Work to complete:
Can you render every line of the records below as a numbered list, leaving out the blank lines?

Data entries:

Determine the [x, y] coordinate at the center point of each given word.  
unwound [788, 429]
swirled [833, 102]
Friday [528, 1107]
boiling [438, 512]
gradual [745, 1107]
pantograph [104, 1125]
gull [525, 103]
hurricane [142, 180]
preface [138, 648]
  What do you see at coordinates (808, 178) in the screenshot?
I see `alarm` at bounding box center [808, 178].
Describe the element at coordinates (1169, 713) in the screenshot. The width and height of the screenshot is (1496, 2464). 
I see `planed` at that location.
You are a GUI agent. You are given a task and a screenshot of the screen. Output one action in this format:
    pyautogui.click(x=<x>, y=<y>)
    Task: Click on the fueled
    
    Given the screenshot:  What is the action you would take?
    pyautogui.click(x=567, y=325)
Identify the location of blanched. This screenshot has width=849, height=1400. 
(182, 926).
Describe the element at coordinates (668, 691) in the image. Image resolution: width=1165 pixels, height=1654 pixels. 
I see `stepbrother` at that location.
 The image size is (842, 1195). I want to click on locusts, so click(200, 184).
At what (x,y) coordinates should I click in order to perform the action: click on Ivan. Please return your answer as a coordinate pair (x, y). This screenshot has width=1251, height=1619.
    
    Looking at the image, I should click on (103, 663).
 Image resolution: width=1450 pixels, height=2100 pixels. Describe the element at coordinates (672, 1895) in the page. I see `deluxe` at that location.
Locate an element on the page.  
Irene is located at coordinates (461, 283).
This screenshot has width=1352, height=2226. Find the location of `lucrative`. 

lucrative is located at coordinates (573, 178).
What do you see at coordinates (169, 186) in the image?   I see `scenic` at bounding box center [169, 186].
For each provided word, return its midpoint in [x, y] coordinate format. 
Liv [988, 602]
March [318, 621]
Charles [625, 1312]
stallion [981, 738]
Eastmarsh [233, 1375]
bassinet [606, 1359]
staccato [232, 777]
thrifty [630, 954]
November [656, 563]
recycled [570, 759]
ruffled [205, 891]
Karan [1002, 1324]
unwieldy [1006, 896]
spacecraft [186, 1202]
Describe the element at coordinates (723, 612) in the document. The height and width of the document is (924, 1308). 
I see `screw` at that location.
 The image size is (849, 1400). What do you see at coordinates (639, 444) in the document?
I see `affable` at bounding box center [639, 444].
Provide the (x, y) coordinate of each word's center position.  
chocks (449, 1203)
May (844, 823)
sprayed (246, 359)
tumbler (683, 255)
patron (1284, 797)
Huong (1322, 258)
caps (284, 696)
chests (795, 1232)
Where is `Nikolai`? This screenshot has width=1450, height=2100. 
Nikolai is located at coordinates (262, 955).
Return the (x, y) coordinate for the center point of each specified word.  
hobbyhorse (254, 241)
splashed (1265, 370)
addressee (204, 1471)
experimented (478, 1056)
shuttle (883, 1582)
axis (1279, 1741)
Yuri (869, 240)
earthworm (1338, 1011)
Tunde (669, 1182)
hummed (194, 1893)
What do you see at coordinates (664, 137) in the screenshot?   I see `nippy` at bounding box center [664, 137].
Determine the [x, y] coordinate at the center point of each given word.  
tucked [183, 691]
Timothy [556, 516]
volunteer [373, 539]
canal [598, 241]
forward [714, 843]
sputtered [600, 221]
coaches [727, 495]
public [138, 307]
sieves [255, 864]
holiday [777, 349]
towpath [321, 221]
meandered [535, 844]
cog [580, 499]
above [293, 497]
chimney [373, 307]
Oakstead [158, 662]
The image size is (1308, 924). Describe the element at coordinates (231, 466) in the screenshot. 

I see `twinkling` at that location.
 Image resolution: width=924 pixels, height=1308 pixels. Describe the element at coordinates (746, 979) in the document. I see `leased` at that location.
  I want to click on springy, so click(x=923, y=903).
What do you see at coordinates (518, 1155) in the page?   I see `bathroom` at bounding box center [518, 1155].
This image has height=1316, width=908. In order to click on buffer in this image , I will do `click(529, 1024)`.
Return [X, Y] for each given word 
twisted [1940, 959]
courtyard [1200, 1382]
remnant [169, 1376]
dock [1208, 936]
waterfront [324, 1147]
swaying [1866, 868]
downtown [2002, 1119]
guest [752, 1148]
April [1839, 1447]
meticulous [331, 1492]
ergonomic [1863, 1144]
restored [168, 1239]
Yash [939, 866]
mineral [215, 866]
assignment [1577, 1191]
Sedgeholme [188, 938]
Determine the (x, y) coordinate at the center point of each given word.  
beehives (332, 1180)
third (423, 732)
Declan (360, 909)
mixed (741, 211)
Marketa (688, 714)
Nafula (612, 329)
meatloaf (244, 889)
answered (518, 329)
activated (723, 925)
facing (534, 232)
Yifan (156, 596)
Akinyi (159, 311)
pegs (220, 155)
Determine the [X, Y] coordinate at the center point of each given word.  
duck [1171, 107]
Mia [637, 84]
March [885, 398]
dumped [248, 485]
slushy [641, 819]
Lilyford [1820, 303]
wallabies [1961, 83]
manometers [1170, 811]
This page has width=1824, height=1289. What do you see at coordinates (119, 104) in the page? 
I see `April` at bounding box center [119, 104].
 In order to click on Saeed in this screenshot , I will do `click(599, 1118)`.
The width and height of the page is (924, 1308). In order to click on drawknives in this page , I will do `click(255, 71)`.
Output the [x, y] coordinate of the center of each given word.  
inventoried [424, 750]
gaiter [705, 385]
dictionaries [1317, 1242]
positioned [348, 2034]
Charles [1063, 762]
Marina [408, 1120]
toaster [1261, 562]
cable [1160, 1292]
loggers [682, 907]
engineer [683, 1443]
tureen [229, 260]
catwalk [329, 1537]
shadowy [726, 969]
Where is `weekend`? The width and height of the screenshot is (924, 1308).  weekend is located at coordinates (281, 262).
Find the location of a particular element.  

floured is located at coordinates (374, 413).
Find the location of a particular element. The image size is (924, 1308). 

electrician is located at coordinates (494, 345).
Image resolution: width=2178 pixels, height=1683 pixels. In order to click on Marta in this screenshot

Answer below:
1. Determine the [x, y] coordinate at the center point of each given word.  
2. unwound [788, 429]
3. swirled [833, 102]
4. Friday [528, 1107]
5. boiling [438, 512]
6. gradual [745, 1107]
7. pantograph [104, 1125]
8. gull [525, 103]
9. hurricane [142, 180]
10. preface [138, 648]
11.   What do you see at coordinates (808, 178) in the screenshot?
12. I see `alarm` at bounding box center [808, 178].
13. Describe the element at coordinates (1169, 713) in the screenshot. The width and height of the screenshot is (1496, 2464). 
14. I see `planed` at that location.
15. You are a GUI agent. You are given a task and a screenshot of the screen. Output one action in this format:
16.     pyautogui.click(x=<x>, y=<y>)
17.     Task: Click on the fueled
18.     Given the screenshot:  What is the action you would take?
19.     pyautogui.click(x=567, y=325)
20. Identify the location of blanched. This screenshot has width=849, height=1400. 
21. (182, 926).
22. Describe the element at coordinates (668, 691) in the image. Image resolution: width=1165 pixels, height=1654 pixels. 
23. I see `stepbrother` at that location.
24.  The image size is (842, 1195). I want to click on locusts, so click(200, 184).
25. At what (x,y) coordinates should I click in order to perform the action: click on Ivan. Please return your answer as a coordinate pair (x, y). This screenshot has width=1251, height=1619.
26.     Looking at the image, I should click on (103, 663).
27.  Image resolution: width=1450 pixels, height=2100 pixels. Describe the element at coordinates (672, 1895) in the page. I see `deluxe` at that location.
28. Locate an element on the page.  
29. Irene is located at coordinates (461, 283).
30. This screenshot has width=1352, height=2226. Find the location of `lucrative`. 
31. lucrative is located at coordinates (573, 178).
32. What do you see at coordinates (169, 186) in the image?   I see `scenic` at bounding box center [169, 186].
33. For each provided word, return its midpoint in [x, y] coordinate format. 
34. Liv [988, 602]
35. March [318, 621]
36. Charles [625, 1312]
37. stallion [981, 738]
38. Eastmarsh [233, 1375]
39. bassinet [606, 1359]
40. staccato [232, 777]
41. thrifty [630, 954]
42. November [656, 563]
43. recycled [570, 759]
44. ruffled [205, 891]
45. Karan [1002, 1324]
46. unwieldy [1006, 896]
47. spacecraft [186, 1202]
48. Describe the element at coordinates (723, 612) in the document. The height and width of the document is (924, 1308). 
49. I see `screw` at that location.
50.  The image size is (849, 1400). What do you see at coordinates (639, 444) in the document?
51. I see `affable` at bounding box center [639, 444].
52. Provide the (x, y) coordinate of each word's center position.  
53. chocks (449, 1203)
54. May (844, 823)
55. sprayed (246, 359)
56. tumbler (683, 255)
57. patron (1284, 797)
58. Huong (1322, 258)
59. caps (284, 696)
60. chests (795, 1232)
61. Where is `Nikolai`? This screenshot has width=1450, height=2100. 
62. Nikolai is located at coordinates (262, 955).
63. Return the (x, y) coordinate for the center point of each specified word.  
64. hobbyhorse (254, 241)
65. splashed (1265, 370)
66. addressee (204, 1471)
67. experimented (478, 1056)
68. shuttle (883, 1582)
69. axis (1279, 1741)
70. Yuri (869, 240)
71. earthworm (1338, 1011)
72. Tunde (669, 1182)
73. hummed (194, 1893)
74. What do you see at coordinates (664, 137) in the screenshot?   I see `nippy` at bounding box center [664, 137].
75. Determine the [x, y] coordinate at the center point of each given word.  
76. tucked [183, 691]
77. Timothy [556, 516]
78. volunteer [373, 539]
79. canal [598, 241]
80. forward [714, 843]
81. sputtered [600, 221]
82. coaches [727, 495]
83. public [138, 307]
84. sieves [255, 864]
85. holiday [777, 349]
86. towpath [321, 221]
87. meandered [535, 844]
88. cog [580, 499]
89. above [293, 497]
90. chimney [373, 307]
91. Oakstead [158, 662]
92. The image size is (1308, 924). Describe the element at coordinates (231, 466) in the screenshot. 
93. I see `twinkling` at that location.
94.  Image resolution: width=924 pixels, height=1308 pixels. Describe the element at coordinates (746, 979) in the document. I see `leased` at that location.
95.   I want to click on springy, so click(x=923, y=903).
96. What do you see at coordinates (518, 1155) in the page?   I see `bathroom` at bounding box center [518, 1155].
97. This image has height=1316, width=908. In order to click on buffer in this image , I will do `click(529, 1024)`.
98. Return [X, Y] for each given word 
99. twisted [1940, 959]
100. courtyard [1200, 1382]
101. remnant [169, 1376]
102. dock [1208, 936]
103. waterfront [324, 1147]
104. swaying [1866, 868]
105. downtown [2002, 1119]
106. guest [752, 1148]
107. April [1839, 1447]
108. meticulous [331, 1492]
109. ergonomic [1863, 1144]
110. restored [168, 1239]
111. Yash [939, 866]
112. mineral [215, 866]
113. assignment [1577, 1191]
114. Sedgeholme [188, 938]
115. Determine the (x, y) coordinate at the center point of each given word.  
116. beehives (332, 1180)
117. third (423, 732)
118. Declan (360, 909)
119. mixed (741, 211)
120. Marketa (688, 714)
121. Nafula (612, 329)
122. meatloaf (244, 889)
123. answered (518, 329)
124. activated (723, 925)
125. facing (534, 232)
126. Yifan (156, 596)
127. Akinyi (159, 311)
128. pegs (220, 155)
129. Determine the [X, Y] coordinate at the center point of each given word.  
130. duck [1171, 107]
131. Mia [637, 84]
132. March [885, 398]
133. dumped [248, 485]
134. slushy [641, 819]
135. Lilyford [1820, 303]
136. wallabies [1961, 83]
137. manometers [1170, 811]
138. This page has width=1824, height=1289. What do you see at coordinates (119, 104) in the page? 
139. I see `April` at bounding box center [119, 104].
140.  In order to click on Saeed in this screenshot , I will do `click(599, 1118)`.
141. The width and height of the page is (924, 1308). In order to click on drawknives in this page , I will do `click(255, 71)`.
142. Output the [x, y] coordinate of the center of each given word.  
143. inventoried [424, 750]
144. gaiter [705, 385]
145. dictionaries [1317, 1242]
146. positioned [348, 2034]
147. Charles [1063, 762]
148. Marina [408, 1120]
149. toaster [1261, 562]
150. cable [1160, 1292]
151. loggers [682, 907]
152. engineer [683, 1443]
153. tureen [229, 260]
154. catwalk [329, 1537]
155. shadowy [726, 969]
156. Where is `weekend`? The width and height of the screenshot is (924, 1308).  weekend is located at coordinates (281, 262).
157. Find the location of a particular element.  
158. floured is located at coordinates (374, 413).
159. Find the location of a particular element. The image size is (924, 1308). 
160. electrician is located at coordinates (494, 345).
161. Image resolution: width=2178 pixels, height=1683 pixels. In order to click on Marta in this screenshot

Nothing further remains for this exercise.